TASK DESCRIPTION:
From the data below, retype exactly the lines starting with the one that contains "(257, 341) = (360, 453): pink pot -> none" and ending with the one that contains "camera: 95 degrees right, 10 degrees down", both included.

──────── PROVIDED RECORDS ────────

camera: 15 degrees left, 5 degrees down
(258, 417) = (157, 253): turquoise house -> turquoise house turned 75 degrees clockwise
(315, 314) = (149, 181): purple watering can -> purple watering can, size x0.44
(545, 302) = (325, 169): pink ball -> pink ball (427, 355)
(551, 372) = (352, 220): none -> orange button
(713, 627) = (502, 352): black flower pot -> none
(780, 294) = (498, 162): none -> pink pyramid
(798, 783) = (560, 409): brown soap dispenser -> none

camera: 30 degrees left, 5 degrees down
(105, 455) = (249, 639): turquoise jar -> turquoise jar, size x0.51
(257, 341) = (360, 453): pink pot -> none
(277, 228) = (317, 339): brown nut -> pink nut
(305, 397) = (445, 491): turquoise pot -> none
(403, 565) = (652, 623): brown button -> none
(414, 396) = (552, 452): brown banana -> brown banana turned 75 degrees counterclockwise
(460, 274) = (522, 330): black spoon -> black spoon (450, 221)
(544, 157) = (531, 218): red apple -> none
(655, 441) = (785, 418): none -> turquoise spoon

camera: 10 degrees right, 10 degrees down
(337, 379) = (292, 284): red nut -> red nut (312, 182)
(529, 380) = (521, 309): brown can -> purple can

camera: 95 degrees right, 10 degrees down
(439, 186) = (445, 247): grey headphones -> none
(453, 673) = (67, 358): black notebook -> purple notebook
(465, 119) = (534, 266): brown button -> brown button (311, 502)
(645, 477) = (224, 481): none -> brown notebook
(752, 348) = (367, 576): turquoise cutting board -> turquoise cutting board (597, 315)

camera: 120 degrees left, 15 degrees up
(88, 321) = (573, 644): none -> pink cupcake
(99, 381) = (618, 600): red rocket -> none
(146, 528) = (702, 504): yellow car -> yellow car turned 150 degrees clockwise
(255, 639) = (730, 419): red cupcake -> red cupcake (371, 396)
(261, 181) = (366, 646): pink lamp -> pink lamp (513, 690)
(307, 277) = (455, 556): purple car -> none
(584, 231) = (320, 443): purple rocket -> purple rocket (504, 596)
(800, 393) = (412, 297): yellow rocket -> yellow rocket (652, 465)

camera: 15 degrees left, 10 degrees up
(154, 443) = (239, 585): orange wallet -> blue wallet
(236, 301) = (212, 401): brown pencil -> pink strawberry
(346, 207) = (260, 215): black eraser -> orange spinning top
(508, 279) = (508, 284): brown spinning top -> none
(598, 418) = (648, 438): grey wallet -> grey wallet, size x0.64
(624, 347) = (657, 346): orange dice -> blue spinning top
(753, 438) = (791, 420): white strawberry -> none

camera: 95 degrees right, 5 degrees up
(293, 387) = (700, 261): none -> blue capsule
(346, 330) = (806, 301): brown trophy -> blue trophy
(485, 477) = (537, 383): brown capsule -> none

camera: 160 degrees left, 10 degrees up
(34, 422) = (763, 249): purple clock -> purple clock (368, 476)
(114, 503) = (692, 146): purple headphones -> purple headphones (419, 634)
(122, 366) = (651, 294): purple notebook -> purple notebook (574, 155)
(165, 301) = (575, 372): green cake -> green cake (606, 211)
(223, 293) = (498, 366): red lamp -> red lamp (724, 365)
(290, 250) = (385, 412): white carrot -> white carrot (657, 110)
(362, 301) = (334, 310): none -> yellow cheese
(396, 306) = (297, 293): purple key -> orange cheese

────────

RESULT:
(257, 341) = (360, 453): pink pot -> none
(277, 228) = (317, 339): brown nut -> pink nut
(305, 397) = (445, 491): turquoise pot -> none
(403, 565) = (652, 623): brown button -> none
(414, 396) = (552, 452): brown banana -> brown banana turned 75 degrees counterclockwise
(460, 274) = (522, 330): black spoon -> black spoon (450, 221)
(544, 157) = (531, 218): red apple -> none
(655, 441) = (785, 418): none -> turquoise spoon

camera: 10 degrees right, 10 degrees down
(337, 379) = (292, 284): red nut -> red nut (312, 182)
(529, 380) = (521, 309): brown can -> purple can

camera: 95 degrees right, 10 degrees down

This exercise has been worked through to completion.